▶ [To do] Your task is to repeat exactly the lines below between the line holding "RGB1 pin B: TX -> D5" and the line holding "GAS2 pin DO: D11 -> A0", inclusive, and only those.

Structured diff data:
+ + + + +
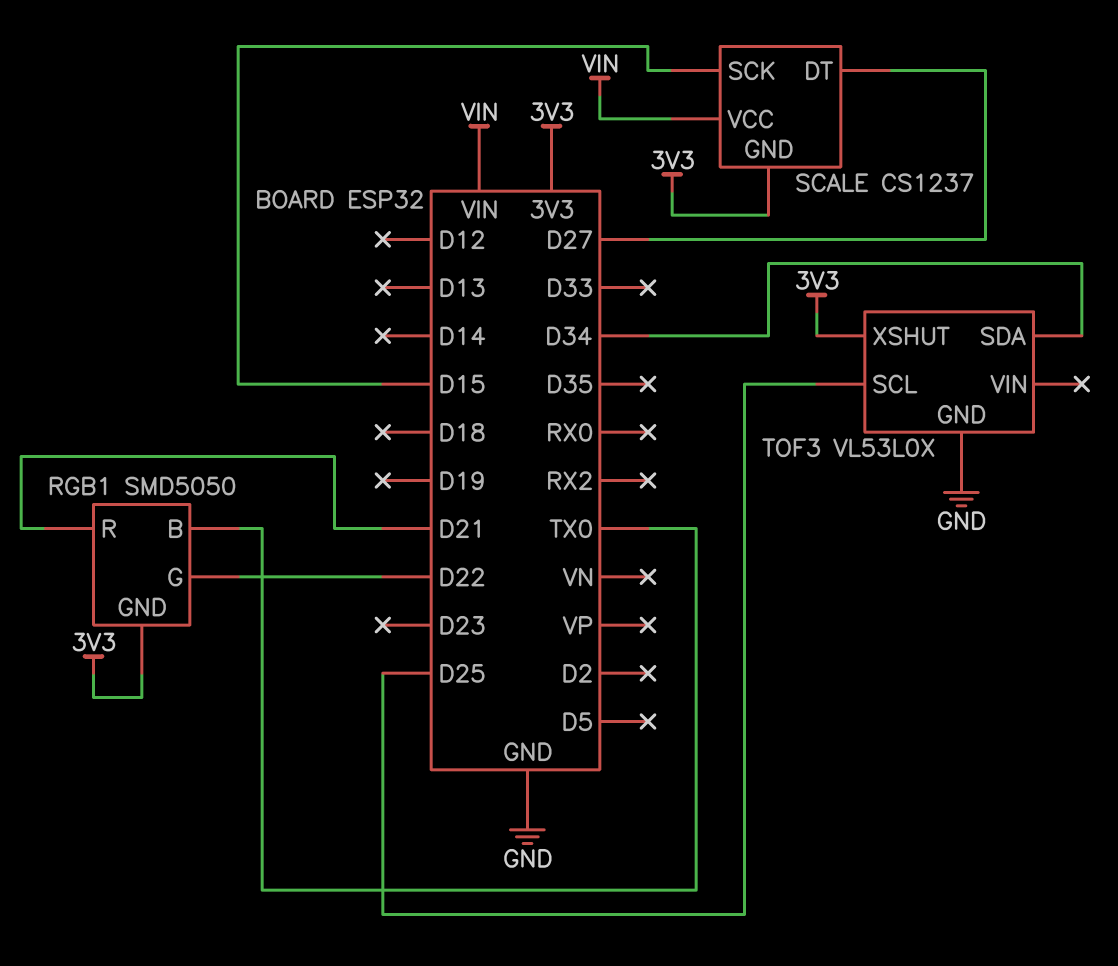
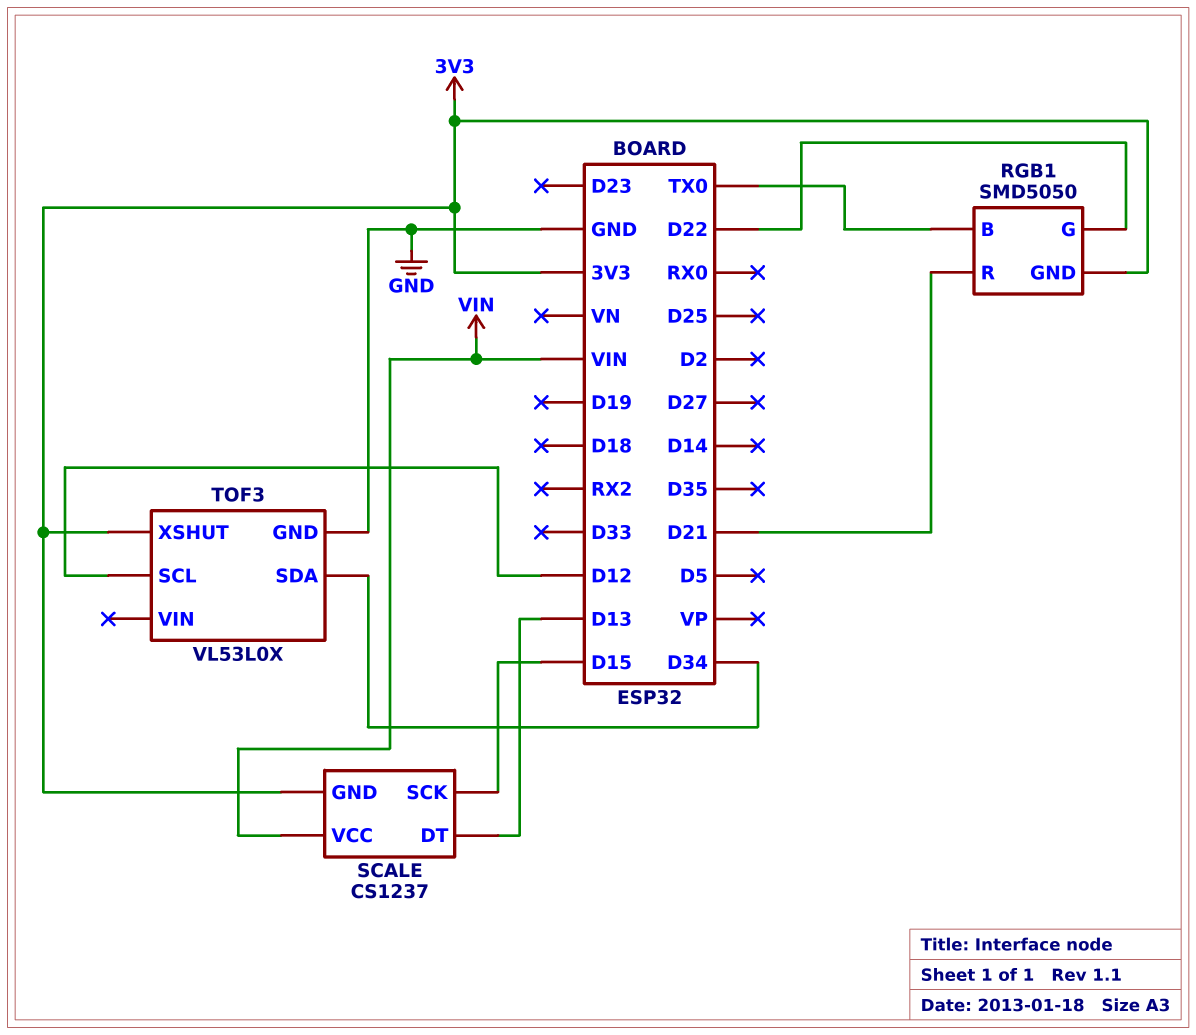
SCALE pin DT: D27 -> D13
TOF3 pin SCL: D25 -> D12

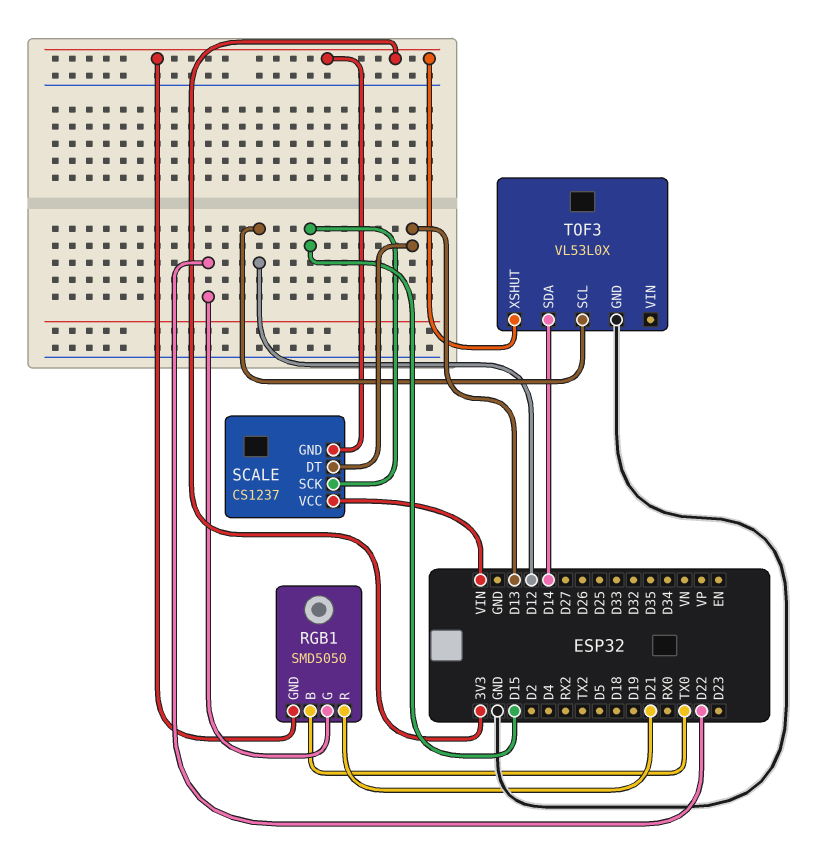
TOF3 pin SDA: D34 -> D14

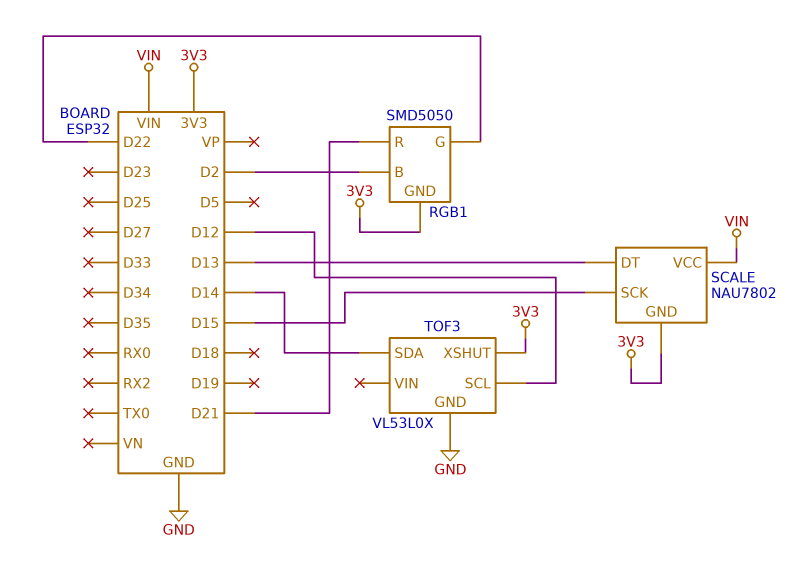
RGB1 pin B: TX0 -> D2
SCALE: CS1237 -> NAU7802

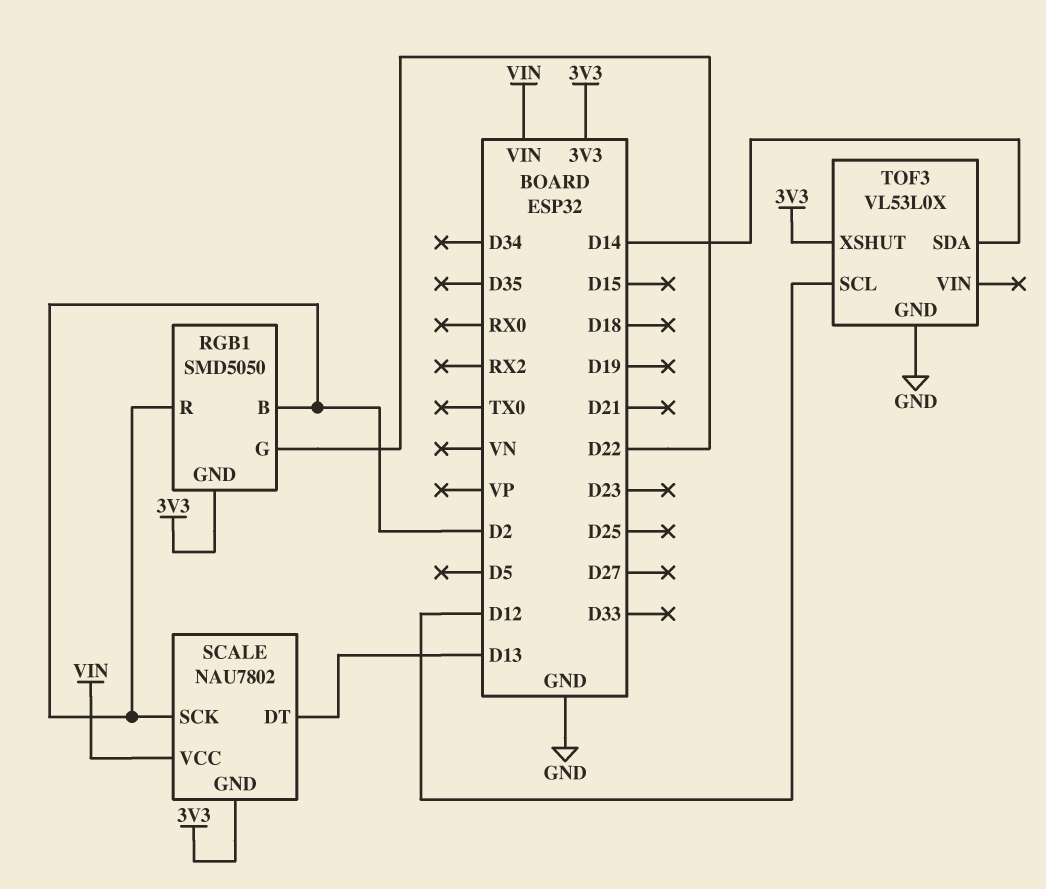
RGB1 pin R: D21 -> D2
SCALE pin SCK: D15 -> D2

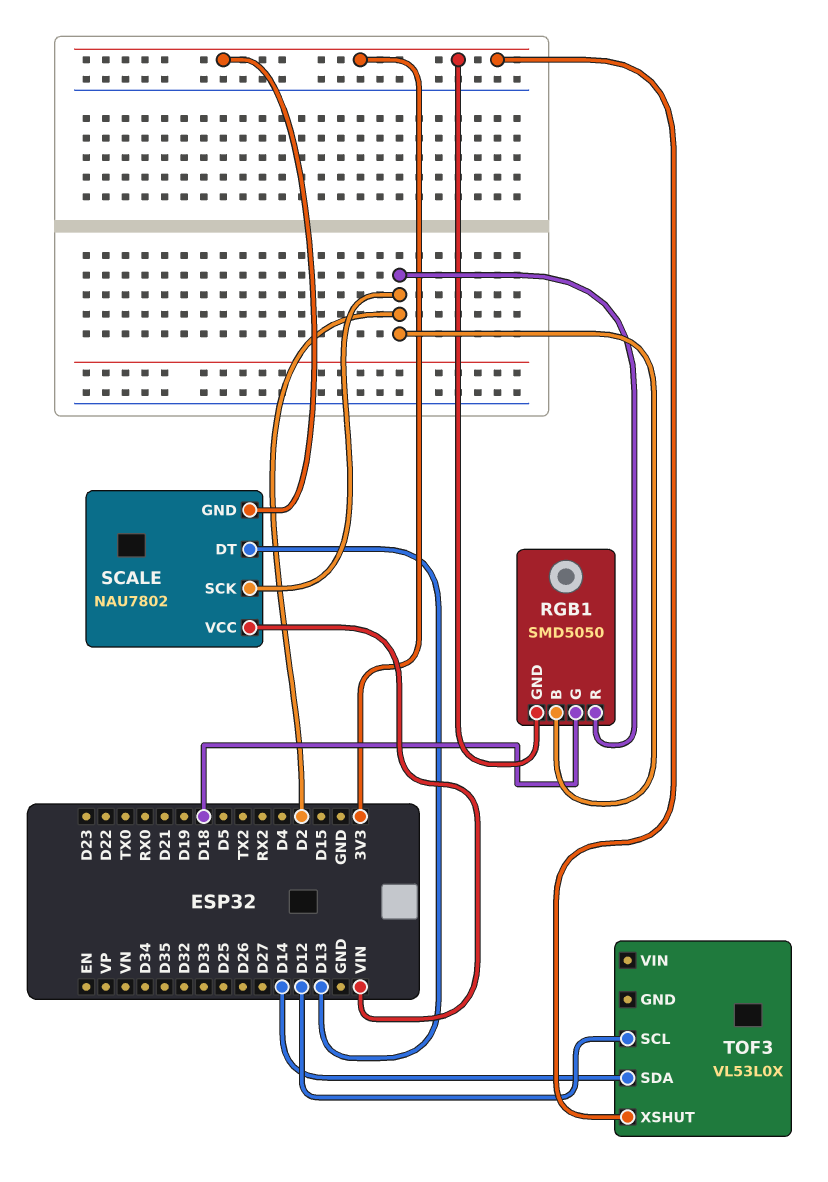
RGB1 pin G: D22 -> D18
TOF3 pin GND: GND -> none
+ + + + +
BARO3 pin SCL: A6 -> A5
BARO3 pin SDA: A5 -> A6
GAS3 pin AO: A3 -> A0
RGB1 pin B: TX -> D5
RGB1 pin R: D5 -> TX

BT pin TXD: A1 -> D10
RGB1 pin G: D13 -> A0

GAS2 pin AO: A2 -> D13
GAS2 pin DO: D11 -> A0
+ + + + +
▶ [Solution below]
RGB1 pin B: TX -> D5
RGB1 pin R: D5 -> TX

BT pin TXD: A1 -> D10
RGB1 pin G: D13 -> A0

GAS2 pin AO: A2 -> D13
GAS2 pin DO: D11 -> A0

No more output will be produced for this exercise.